Reproduce the following records exactly from the line containing "R7: none -> 33k (N22, N26)" onward, ending with the last line and including it.

--- Available data ---

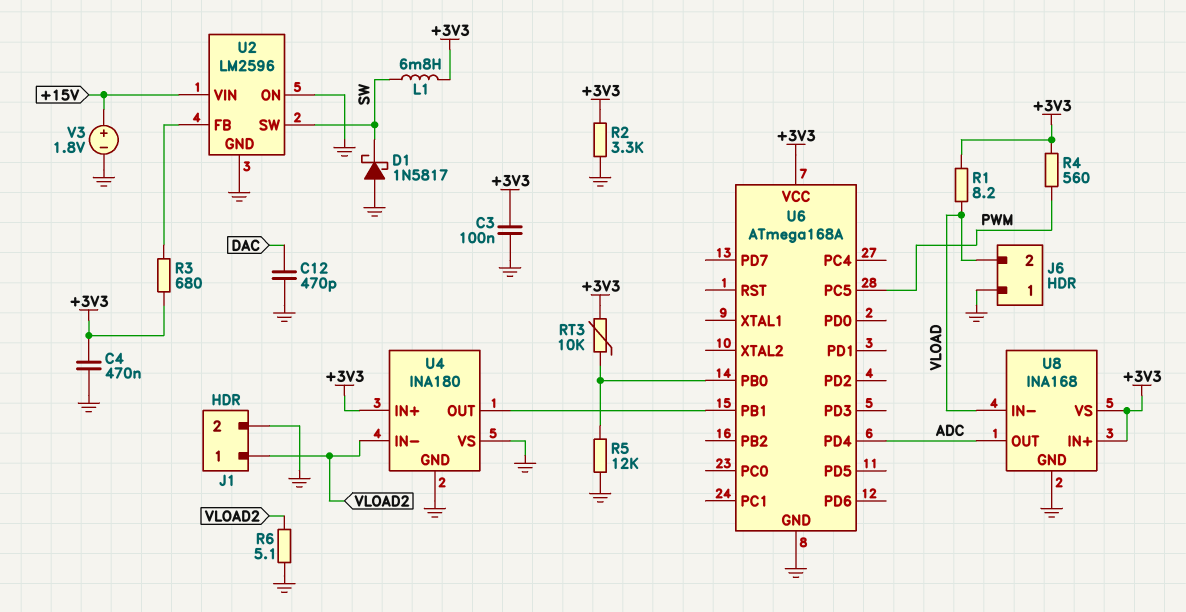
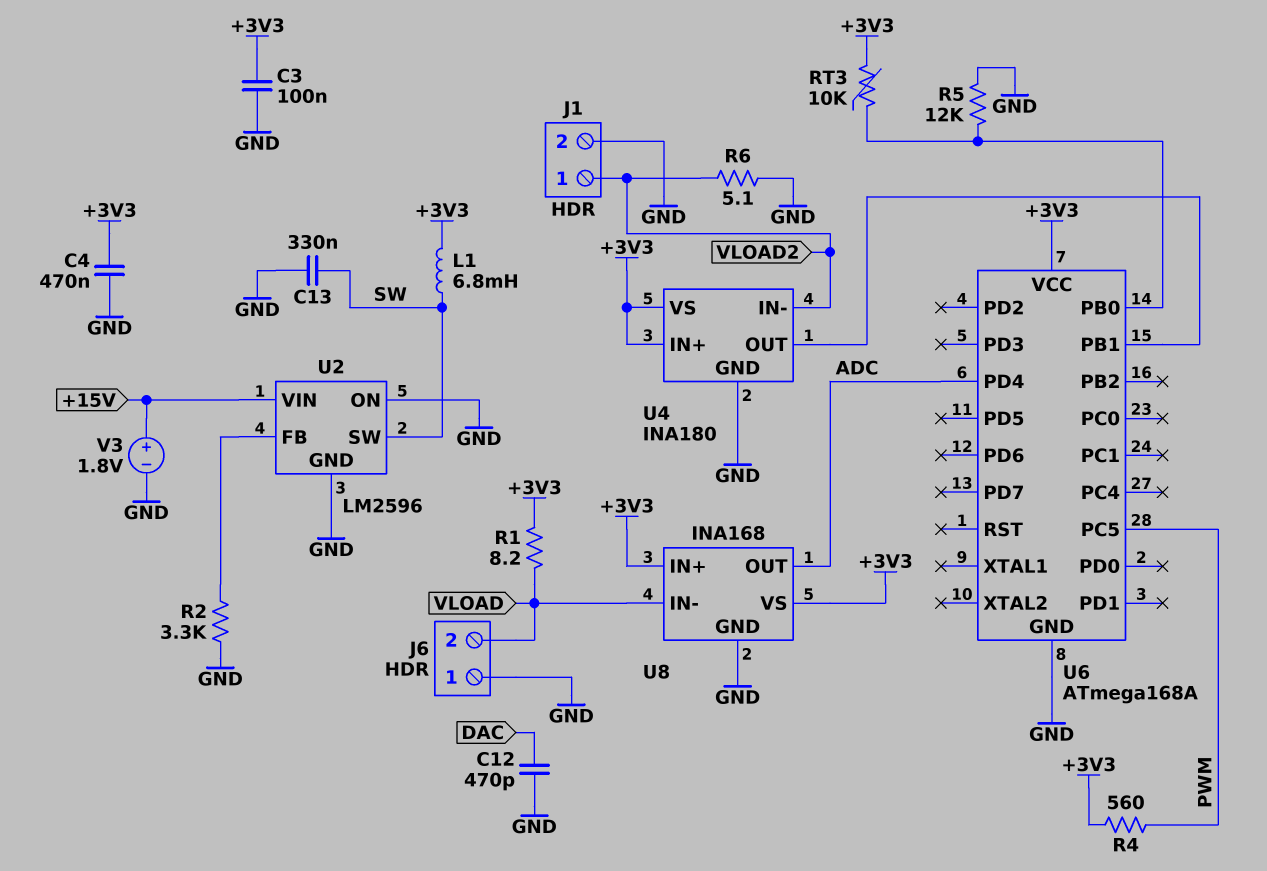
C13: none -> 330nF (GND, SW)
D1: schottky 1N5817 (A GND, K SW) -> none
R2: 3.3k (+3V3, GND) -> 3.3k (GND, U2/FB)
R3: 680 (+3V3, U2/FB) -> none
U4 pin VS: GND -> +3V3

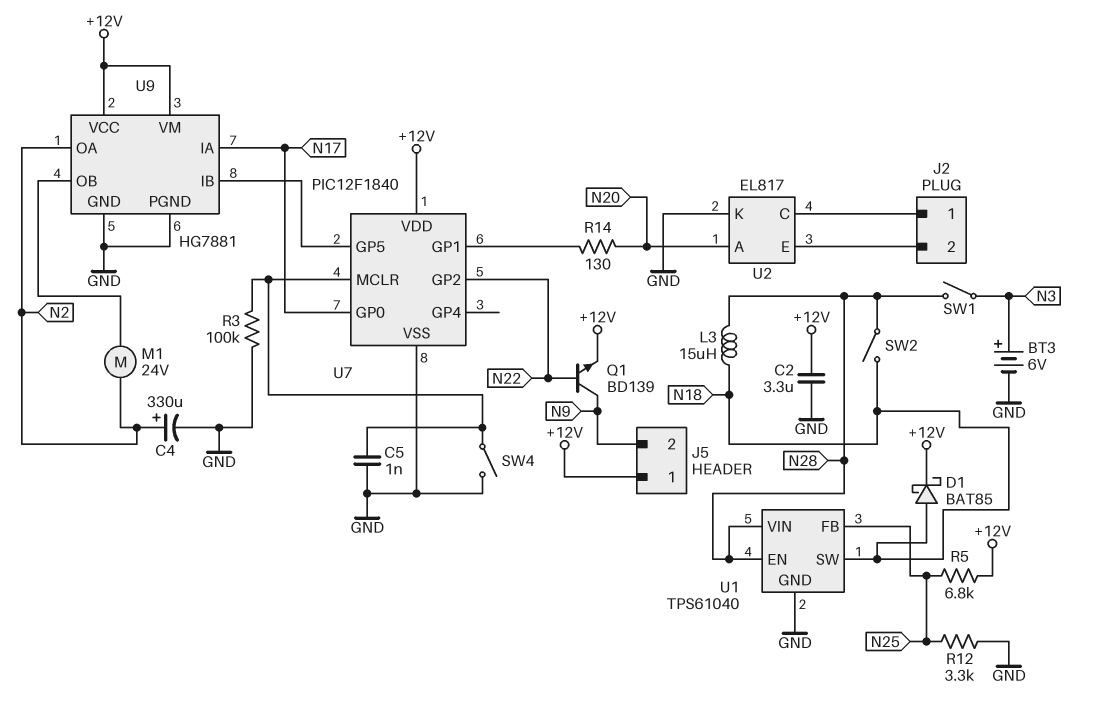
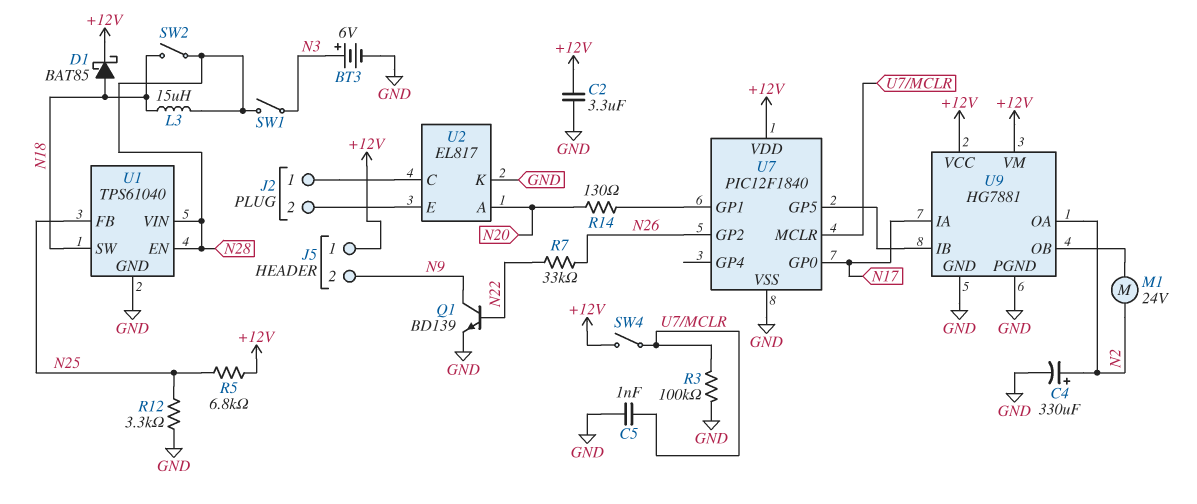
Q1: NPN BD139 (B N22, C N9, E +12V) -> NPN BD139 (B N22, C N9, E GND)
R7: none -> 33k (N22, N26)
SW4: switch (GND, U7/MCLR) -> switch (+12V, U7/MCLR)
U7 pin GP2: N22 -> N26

---

Problem solution
R7: none -> 33k (N22, N26)
SW4: switch (GND, U7/MCLR) -> switch (+12V, U7/MCLR)
U7 pin GP2: N22 -> N26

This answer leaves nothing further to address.